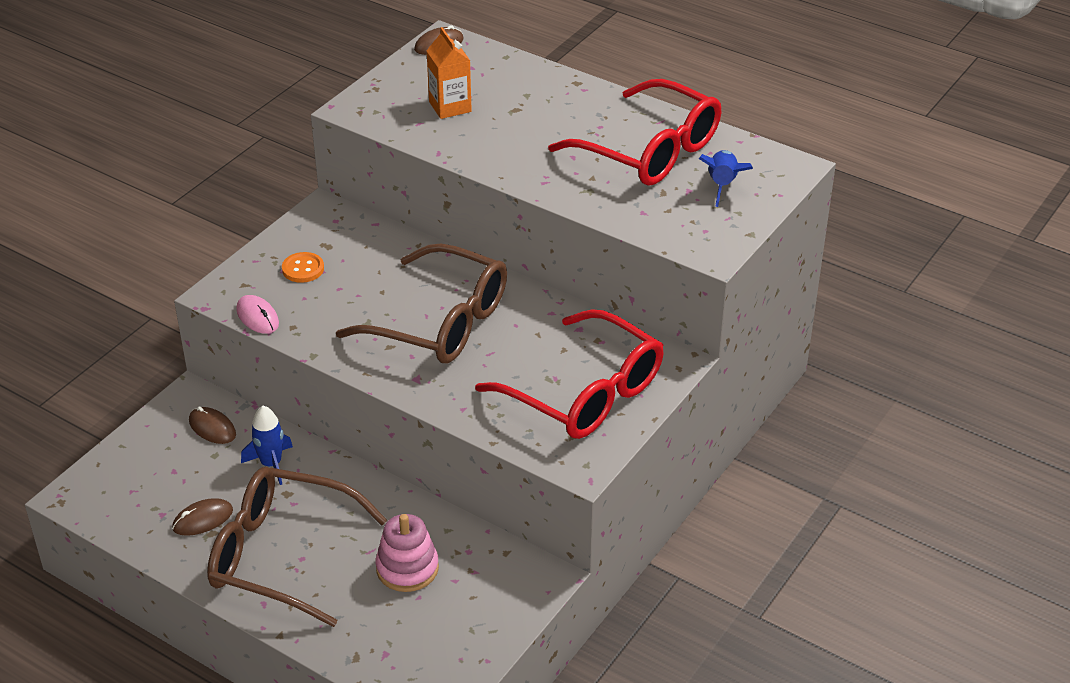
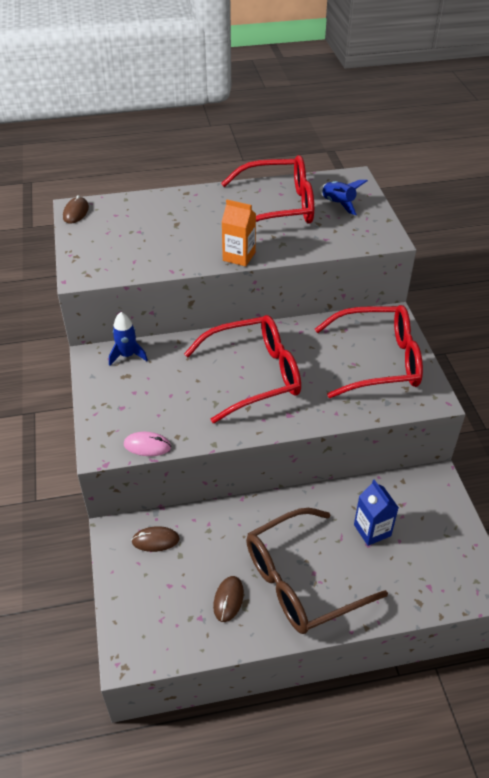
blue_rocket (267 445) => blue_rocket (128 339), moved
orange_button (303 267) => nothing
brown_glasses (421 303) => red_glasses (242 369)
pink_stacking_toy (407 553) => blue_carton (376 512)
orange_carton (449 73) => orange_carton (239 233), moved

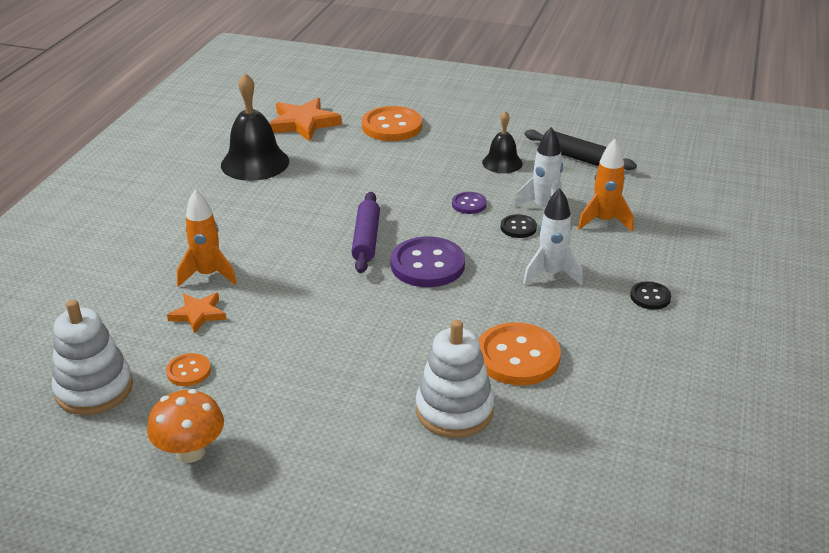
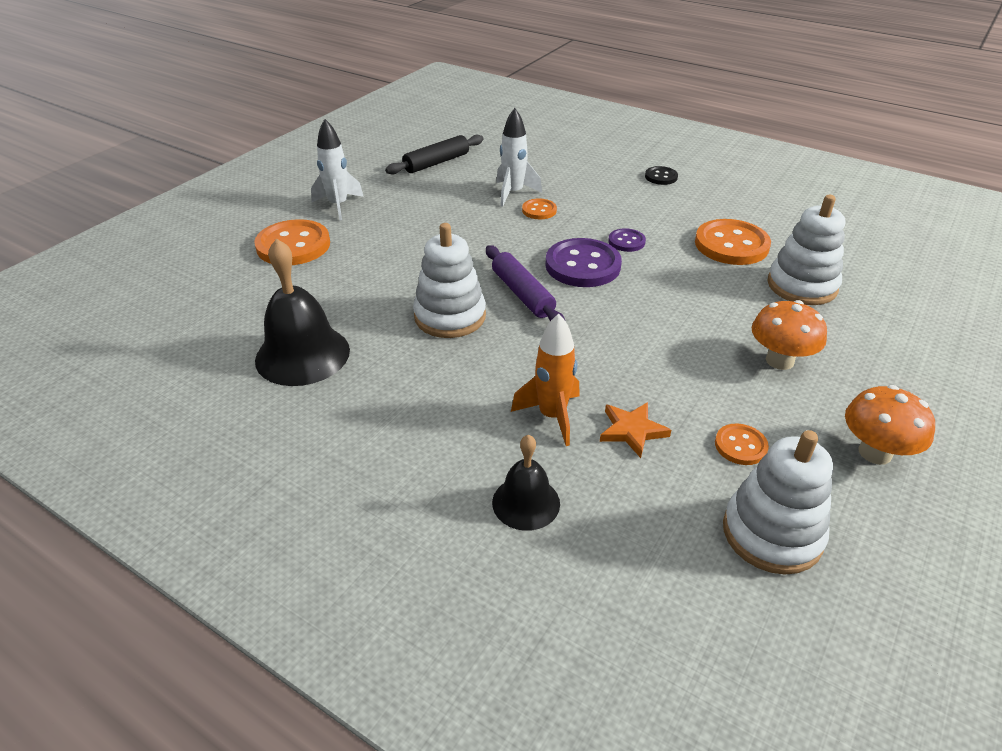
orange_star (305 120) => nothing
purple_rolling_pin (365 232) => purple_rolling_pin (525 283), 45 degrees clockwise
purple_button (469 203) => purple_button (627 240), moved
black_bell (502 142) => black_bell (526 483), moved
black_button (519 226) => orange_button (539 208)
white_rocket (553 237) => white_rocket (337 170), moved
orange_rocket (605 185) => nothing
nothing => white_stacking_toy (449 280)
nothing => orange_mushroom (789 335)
---
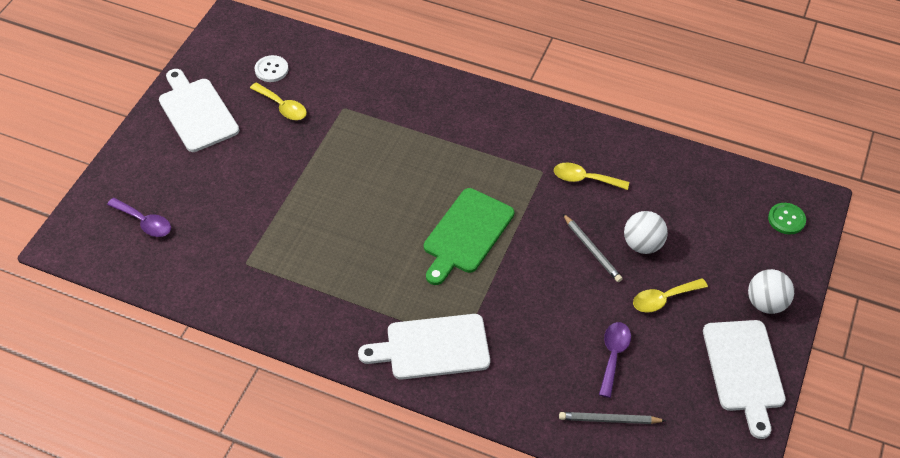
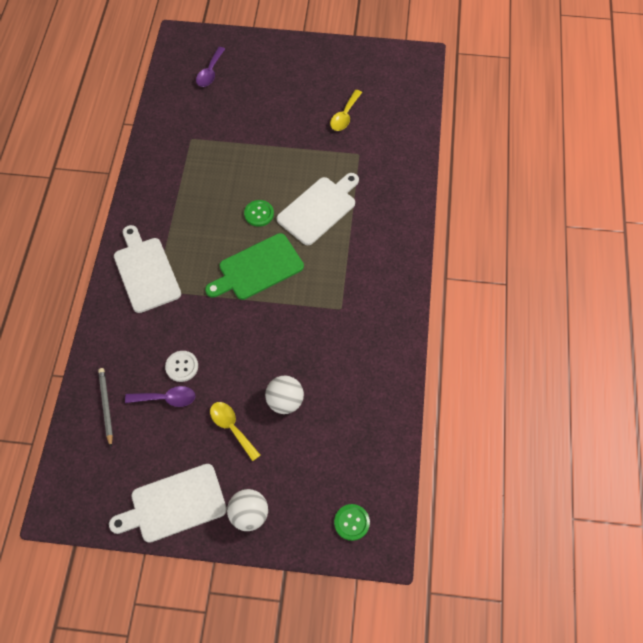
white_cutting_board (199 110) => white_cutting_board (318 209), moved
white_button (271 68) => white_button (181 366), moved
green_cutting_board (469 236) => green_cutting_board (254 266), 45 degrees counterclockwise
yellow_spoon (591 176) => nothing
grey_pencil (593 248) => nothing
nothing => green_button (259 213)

## Activity
Output only an exact transcription of the lines above from the one with "blue_rocket (267 445)" up to and including the one with "pink_stacking_toy (407 553)".

## Response to the task
blue_rocket (267 445) => blue_rocket (128 339), moved
orange_button (303 267) => nothing
brown_glasses (421 303) => red_glasses (242 369)
pink_stacking_toy (407 553) => blue_carton (376 512)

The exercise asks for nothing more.